PROBLEM DESCRIPTION
Within the data below, copy each line where the string "none" is found.

***** MATERIAL FOR THIS EXERCISE *****

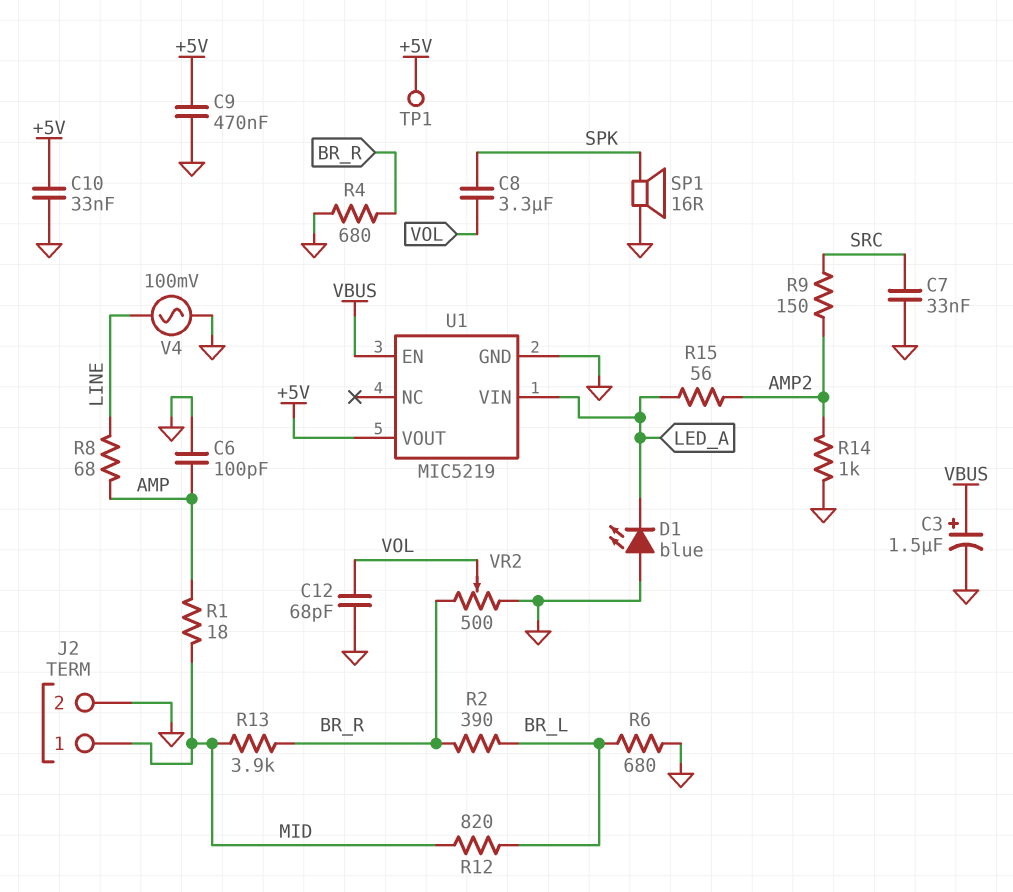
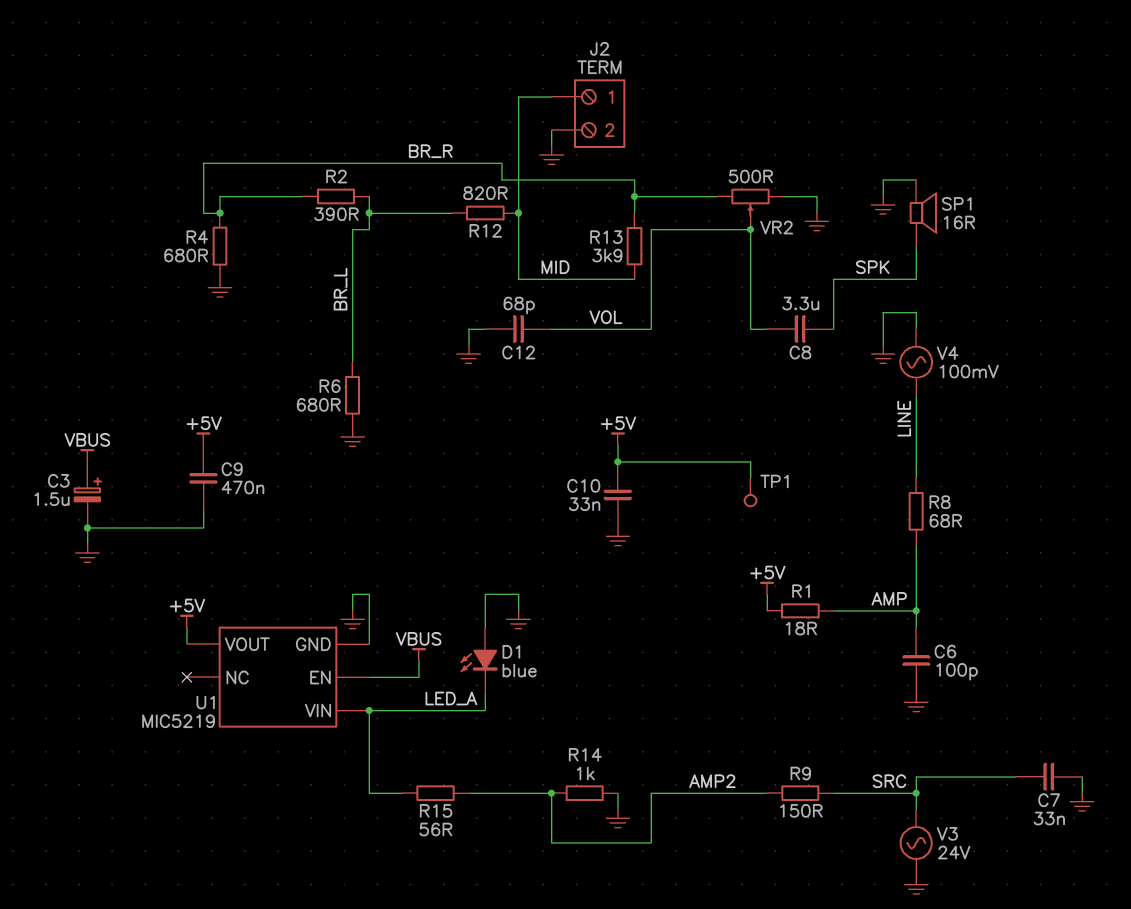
R1: 18 (AMP, MID) -> 18 (+5V, AMP)
V3: none -> AC 24V (GND, SRC)

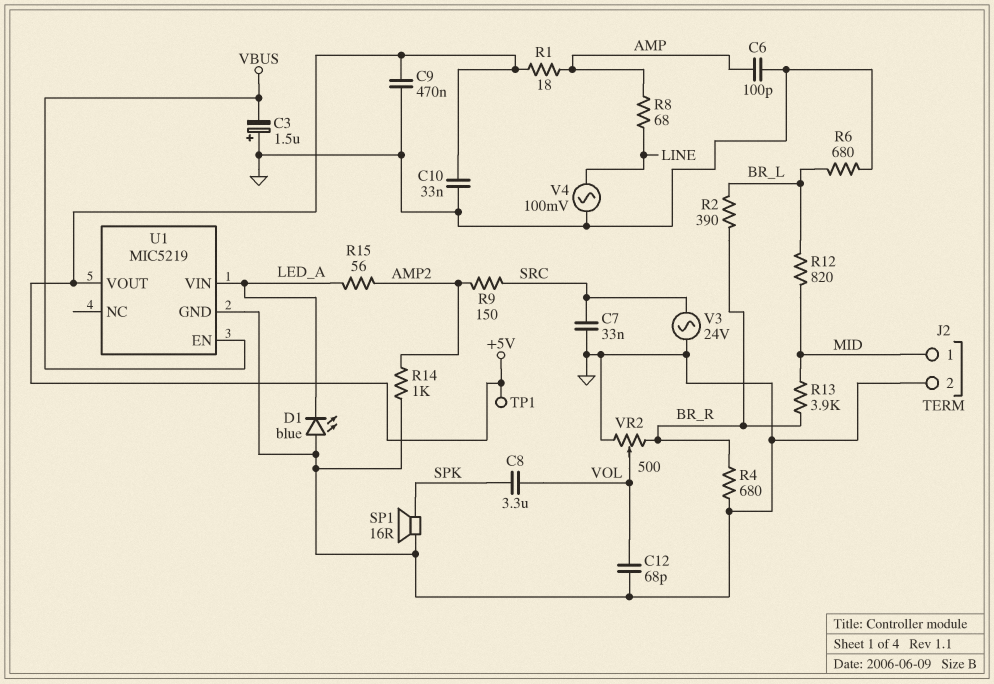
C3: 1.5uF (plus VBUS, minus GND) -> 1.5uF (plus GND, minus VBUS)

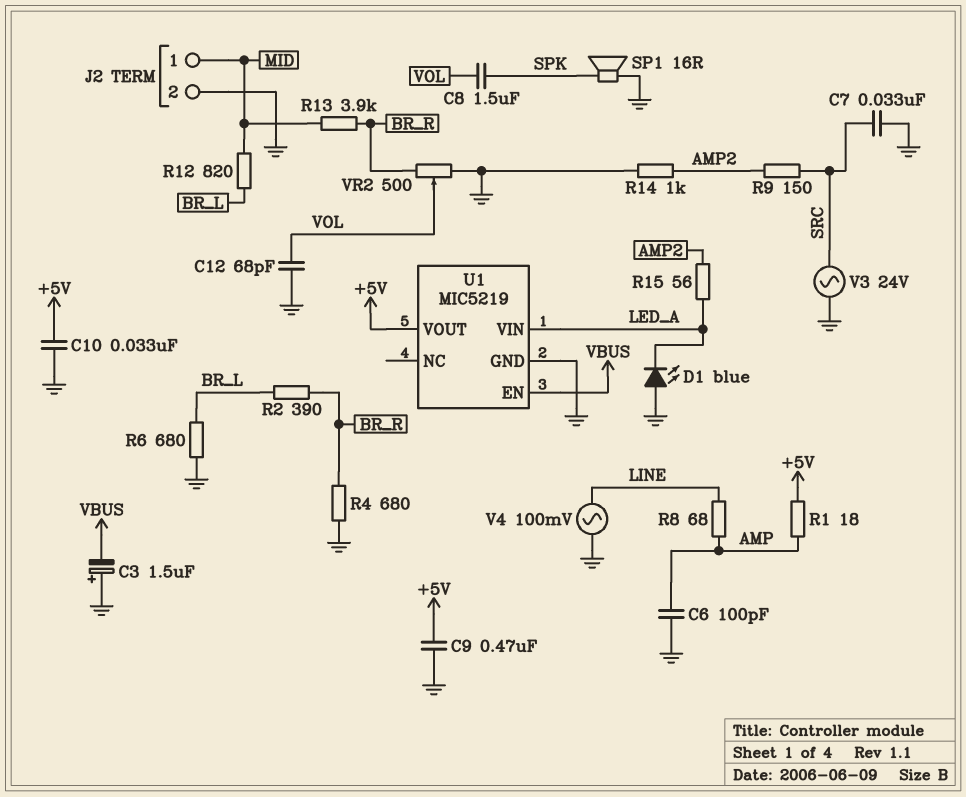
C8: 3.3uF (SPK, VOL) -> 1.5uF (SPK, VOL)
TP1: test point (+5V) -> none

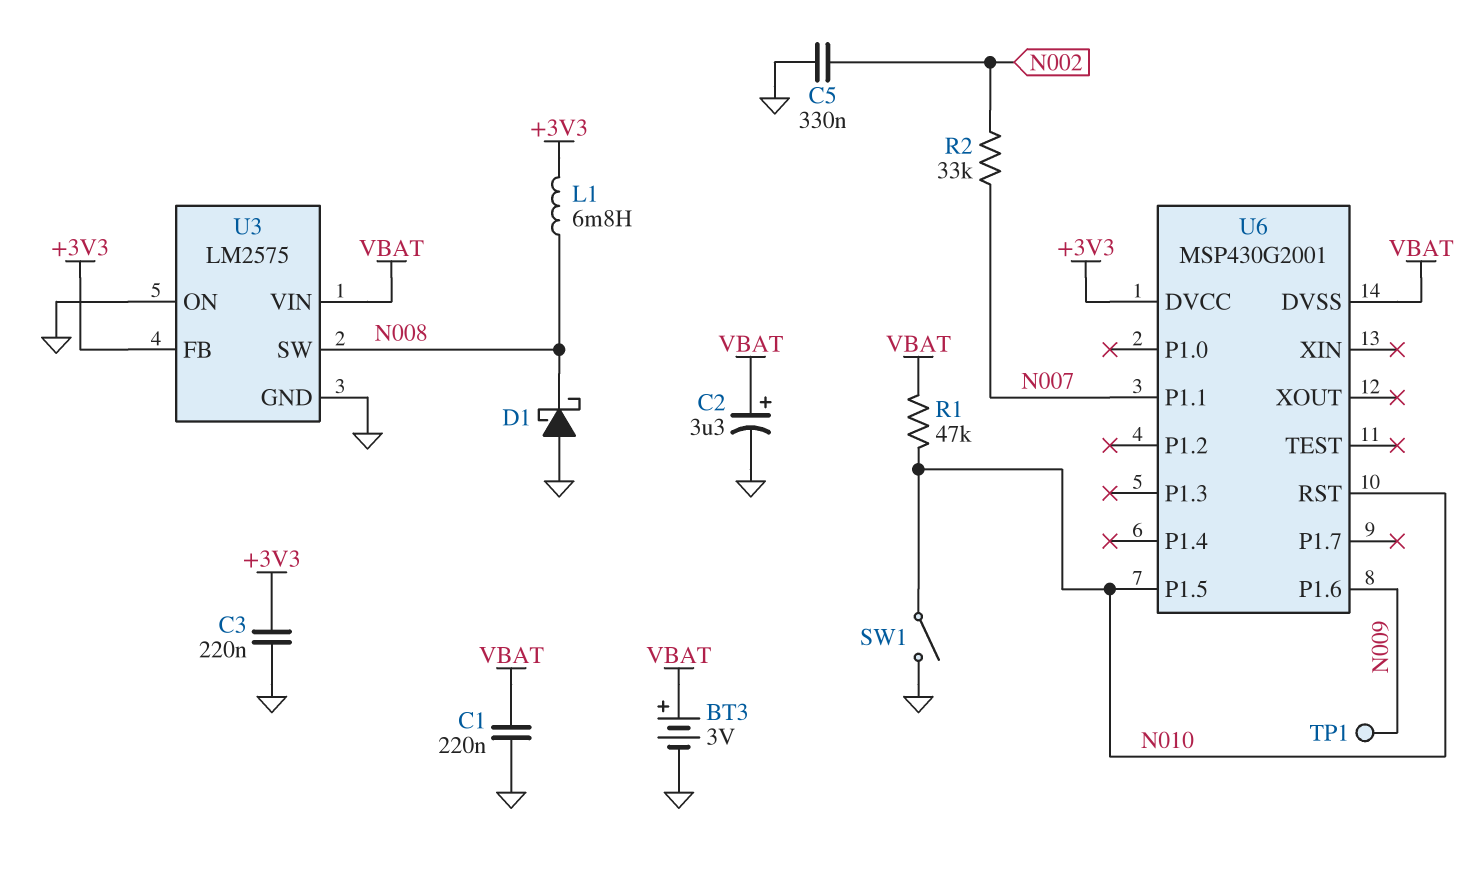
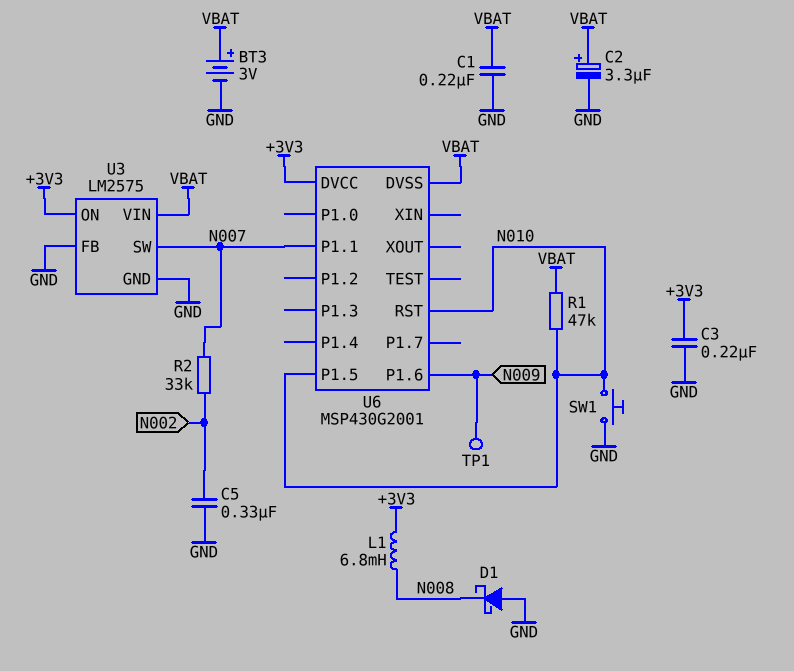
SW1: switch (GND, N010) -> button (GND, N010)
U3 pin FB: +3V3 -> GND
U3 pin ON: GND -> +3V3
U3 pin SW: N008 -> N007

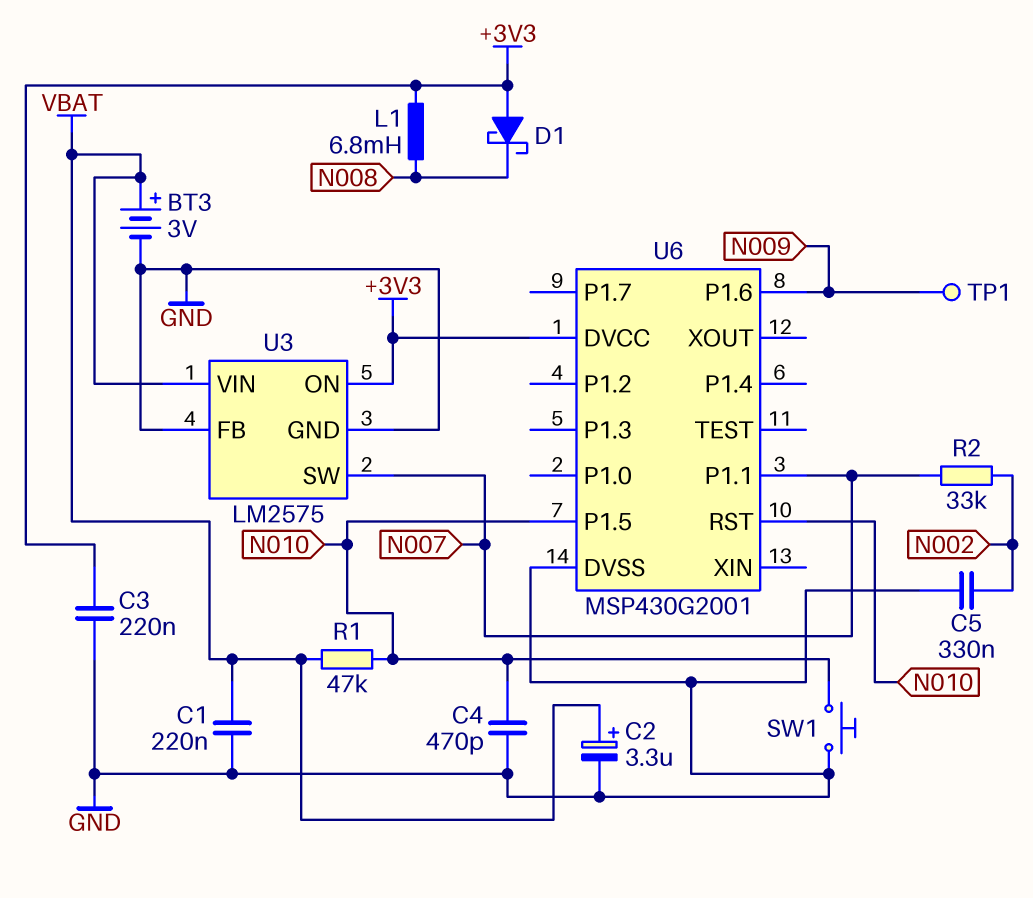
C4: none -> 470pF (GND, N010)
D1: schottky (A GND, K N008) -> schottky (A +3V3, K N008)
U6 pin DVSS: VBAT -> GND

*****

ANSWER SPACE
V3: none -> AC 24V (GND, SRC)
TP1: test point (+5V) -> none
C4: none -> 470pF (GND, N010)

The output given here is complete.